PROVIDED ENTRIES.
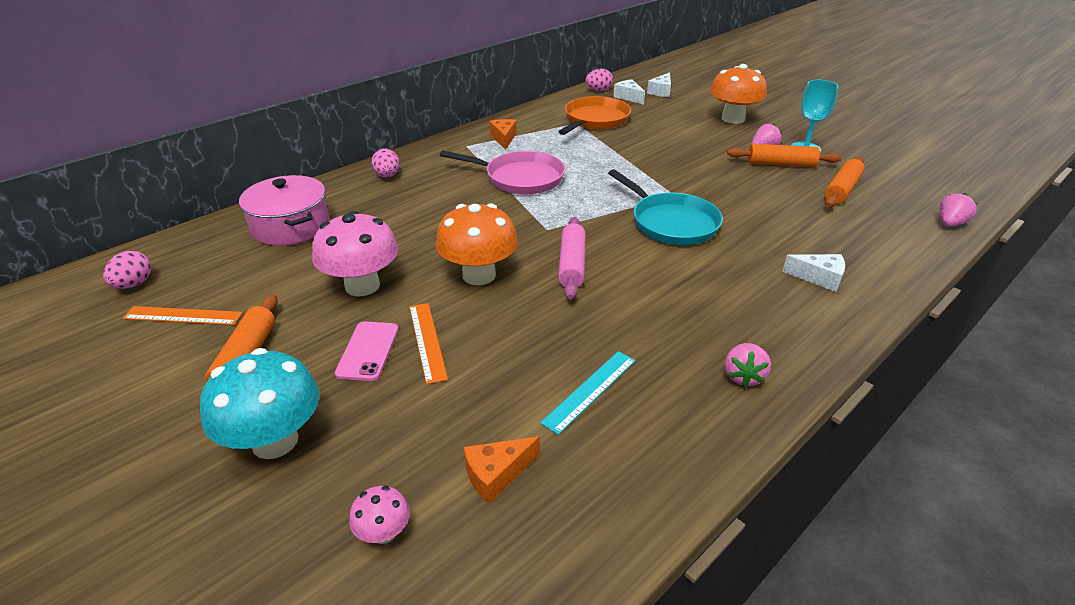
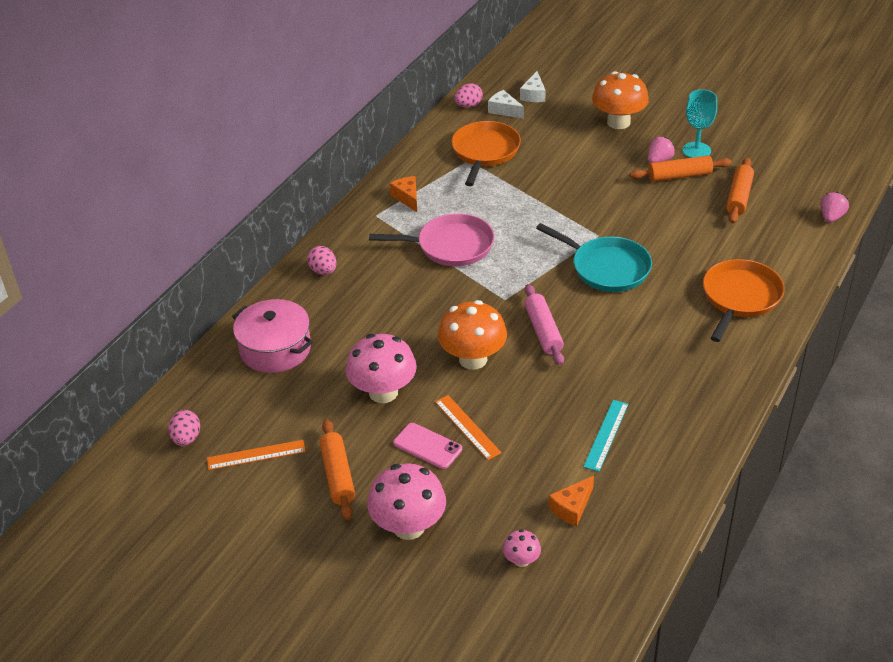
camera: 15 degrees left, 5 degrees up
(275, 441) = (409, 526): turquoise mushroom -> pink mushroom
(368, 351) = (427, 446): pink phone -> pink phone turned 45 degrees counterclockwise
(743, 376) = (707, 397): pink strawberry -> none
(819, 278) = (740, 298): white cheese -> orange pan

HOW TO COMPLETE THIS TASK. Copy, without any change, the lines from the one that contains "(743, 376) = (707, 397): pink" to the final line of the entries above.

EXERCISE SOLUTION.
(743, 376) = (707, 397): pink strawberry -> none
(819, 278) = (740, 298): white cheese -> orange pan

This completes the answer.